**** Excerpted records ****

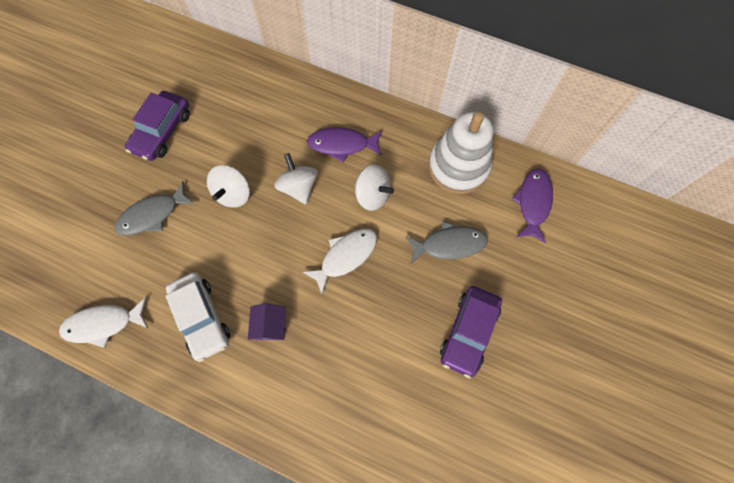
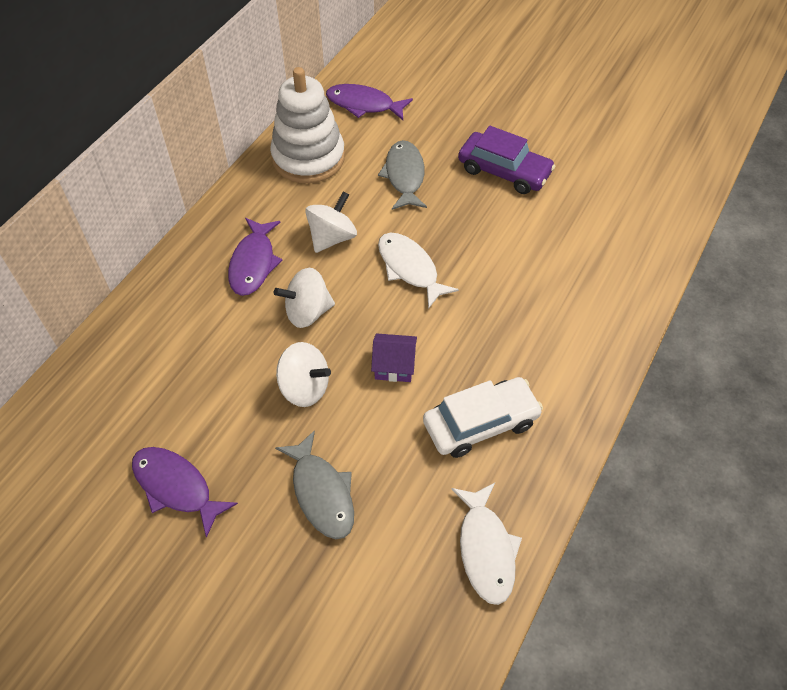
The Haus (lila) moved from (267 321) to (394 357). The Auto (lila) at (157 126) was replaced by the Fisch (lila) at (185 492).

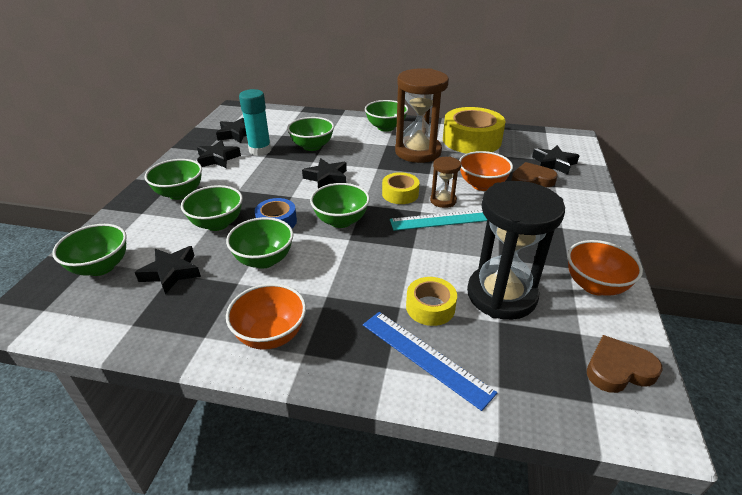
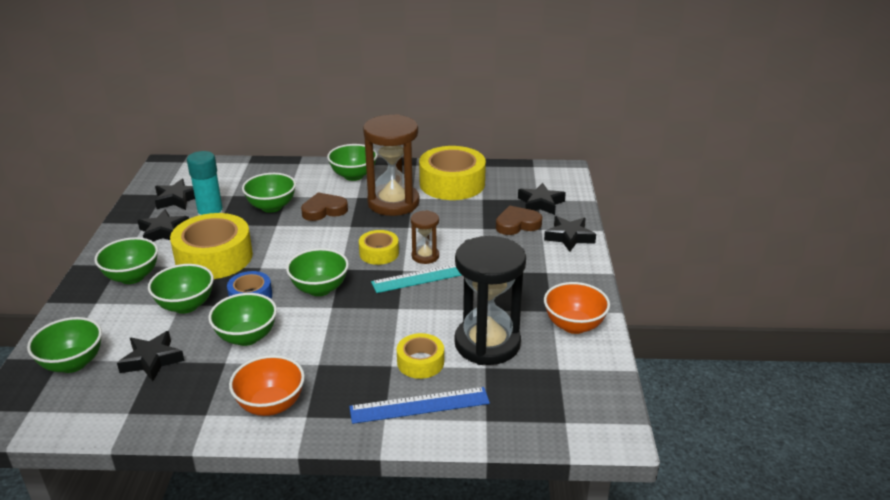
The Schüssel (orange) at (486 171) disappeared. The Klebeband (gelb) at (211 246) appeared. The Stern (schwarz) moved from (324 173) to (570 234). The Herz (braun) moved from (625 364) to (324 206). The Lineal (blau) at (430 361) turned 45 degrees counterclockwise.

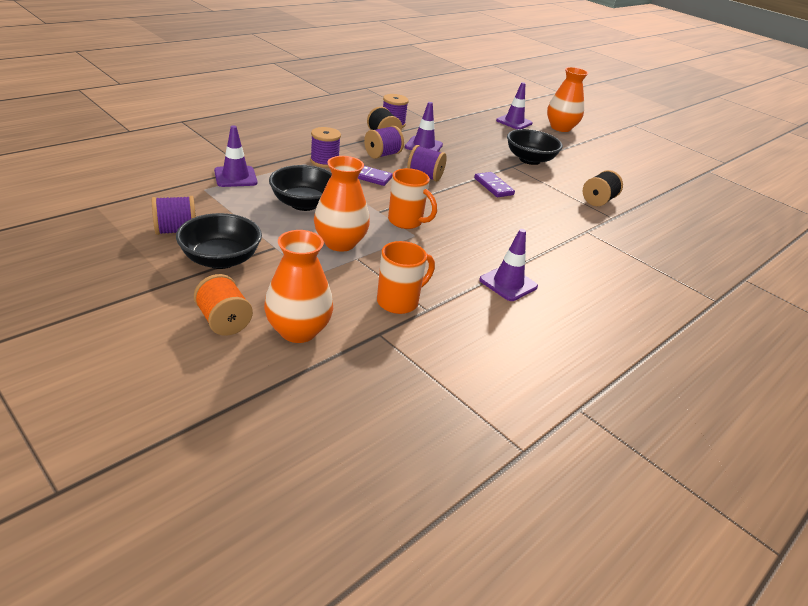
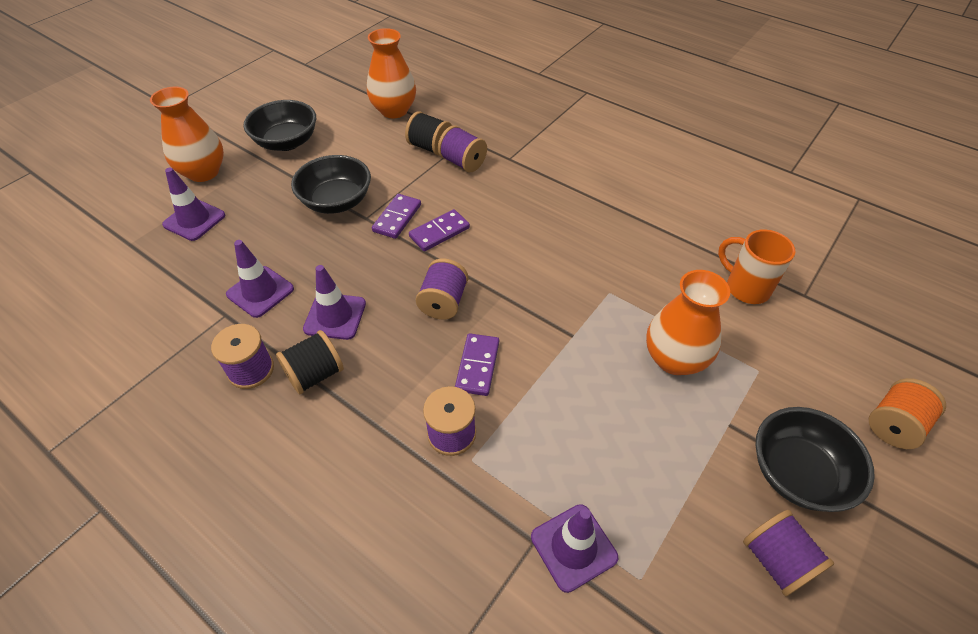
The Tasse (orange) at (412 198) disappeared. The Dominostein (lila) at (396 216) appeared. The Vase (orange) moved from (299 286) to (391 73). The Schüssel (schwarz) moved from (300 188) to (279 125). The Garnrolle (lila) moved from (384 142) to (462 148). The Leitkegel (lila) moved from (508 265) to (260 279).

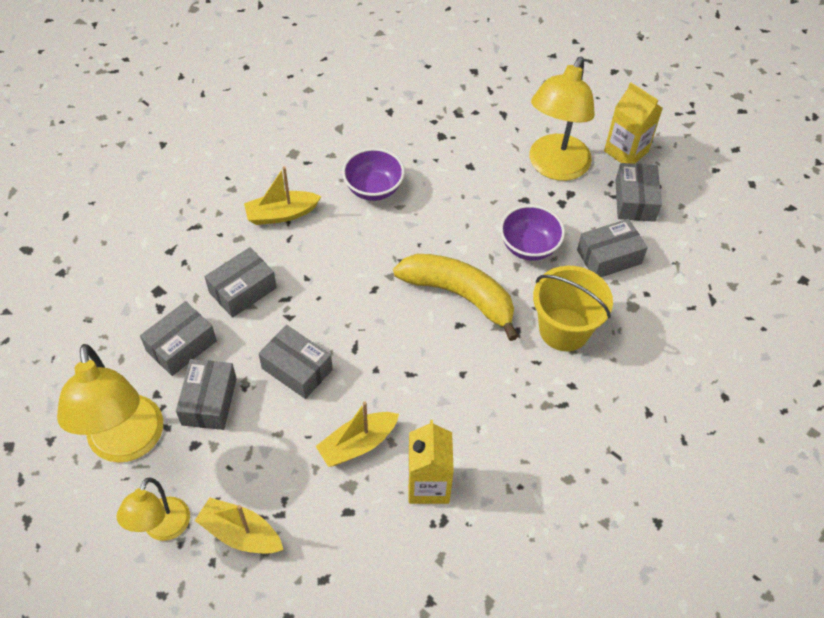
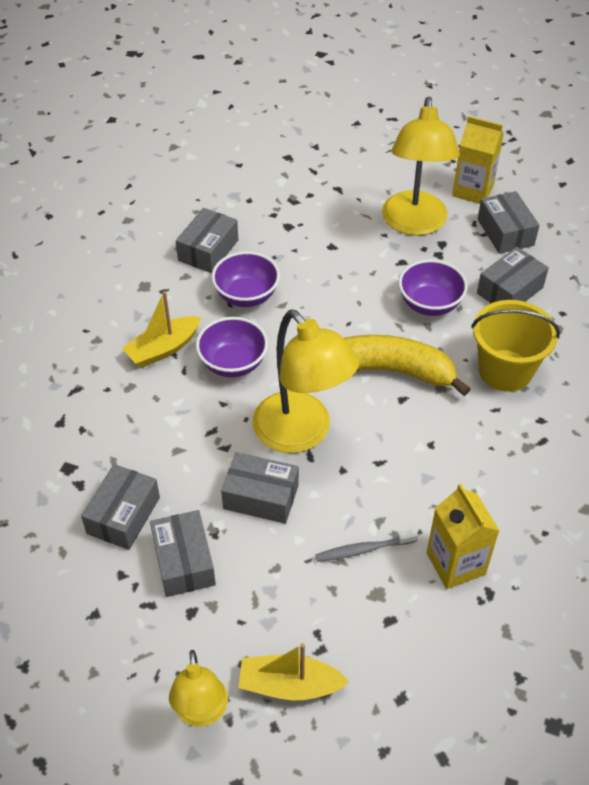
The Schüssel (lila) at (232 347) appeared. The Lampe (gelb) moved from (110 403) to (306 381). The Schachtel (grau) moved from (241 282) to (207 240). The Boot (gelb) at (357 434) was replaced by the Zahnbürste (grau) at (367 545).

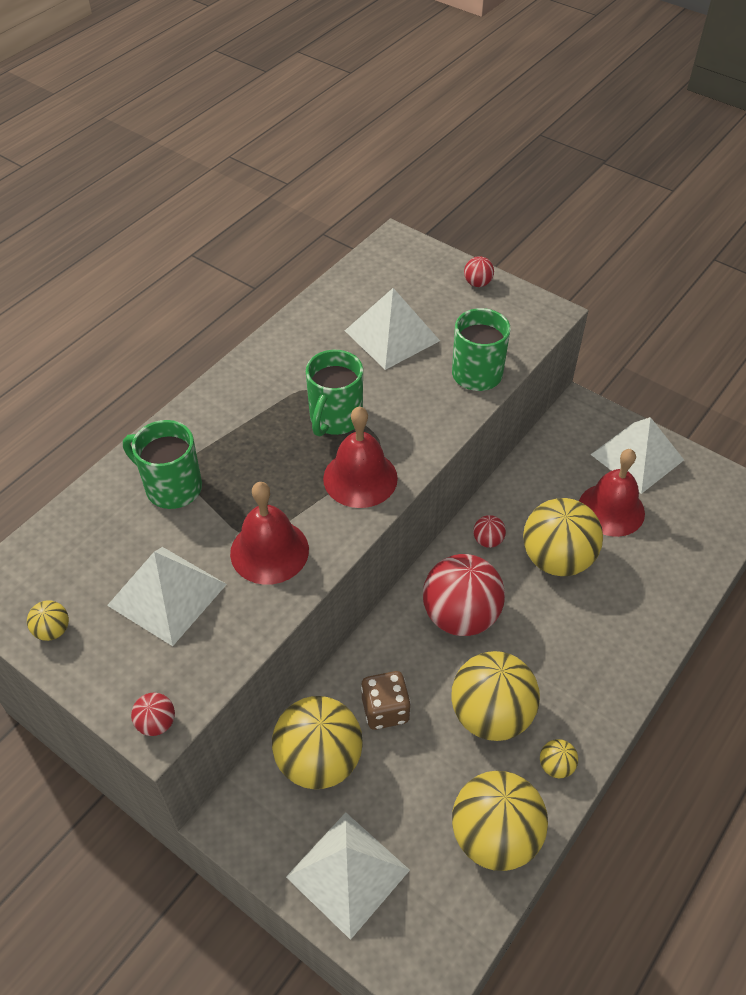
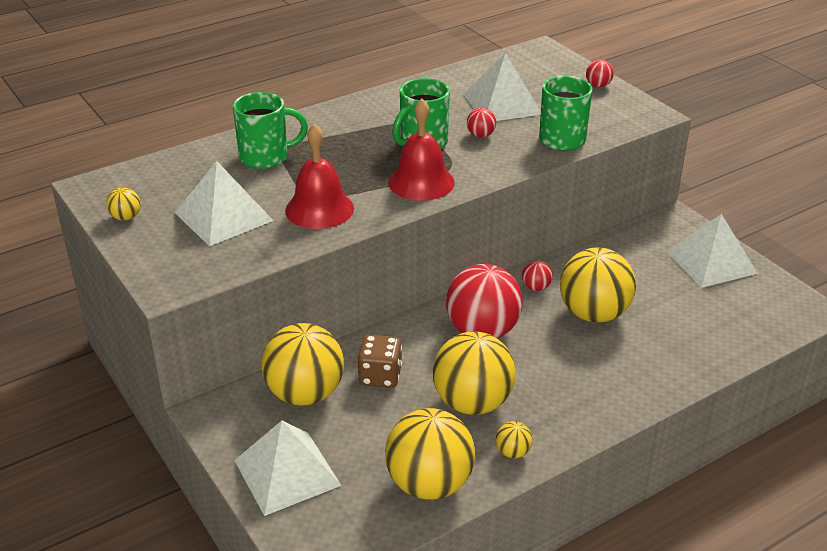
The Glocke (rot) at (612 493) disappeared. The Ball (rot) moved from (153 714) to (481 123). The Tasse (grün) at (162 464) turned 120 degrees clockwise.

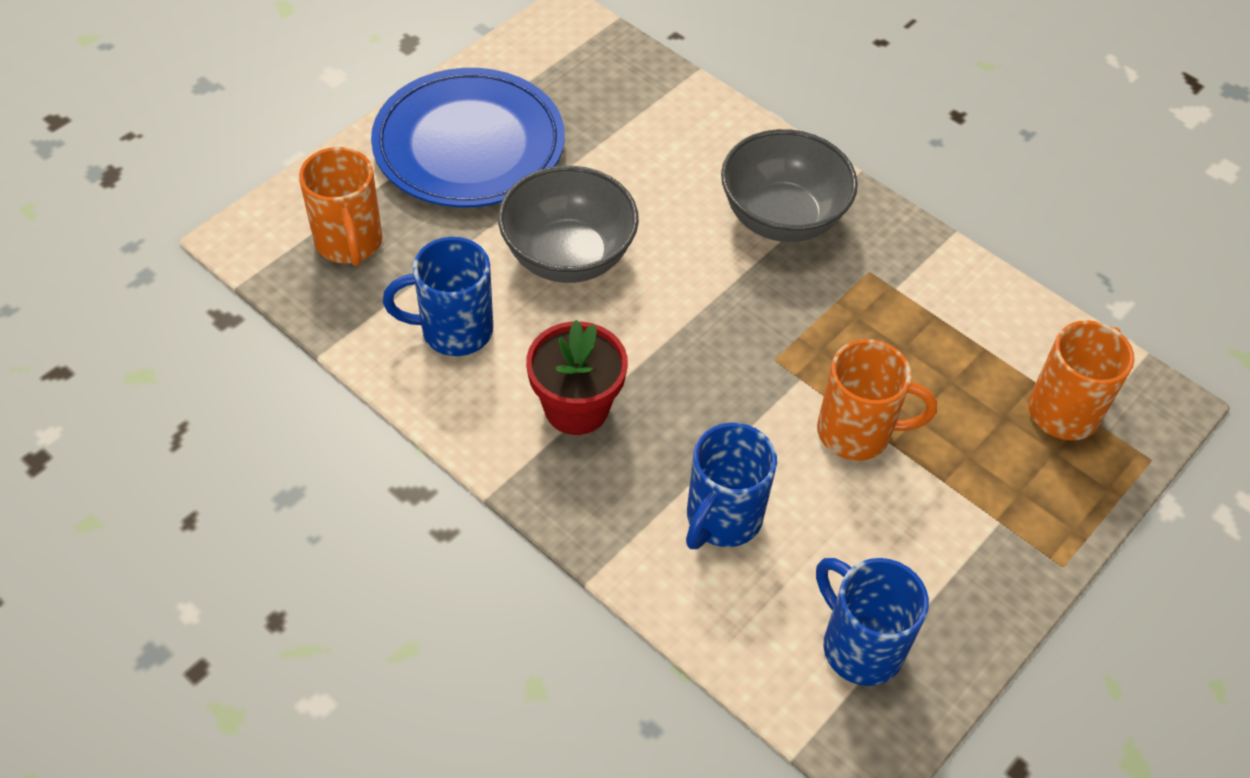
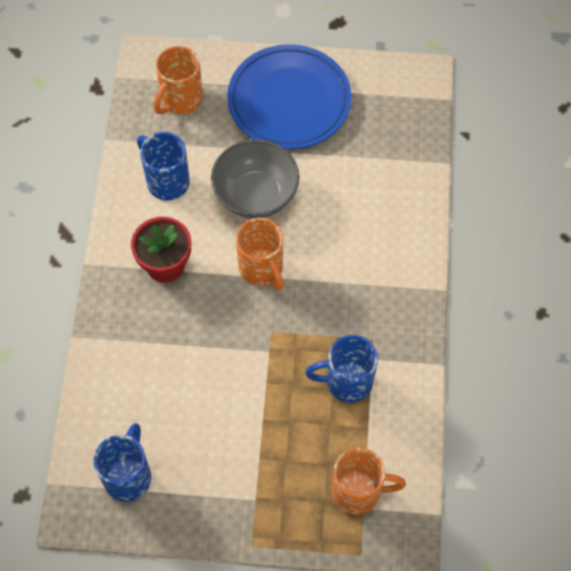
The Schüssel (grau) at (789 185) disappeared. The Tasse (blau) moved from (731 486) to (341 369). The Tasse (orange) moved from (877 400) to (260 254).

****

* [Exercise prompt]
All lines with the word "gelb" need to be copied from the data above.

* [Solution]
The Schüssel (orange) at (486 171) disappeared. The Klebeband (gelb) at (211 246) appeared. The Stern (schwarz) moved from (324 173) to (570 234). The Herz (braun) moved from (625 364) to (324 206). The Lineal (blau) at (430 361) turned 45 degrees counterclockwise.
The Schüssel (lila) at (232 347) appeared. The Lampe (gelb) moved from (110 403) to (306 381). The Schachtel (grau) moved from (241 282) to (207 240). The Boot (gelb) at (357 434) was replaced by the Zahnbürste (grau) at (367 545).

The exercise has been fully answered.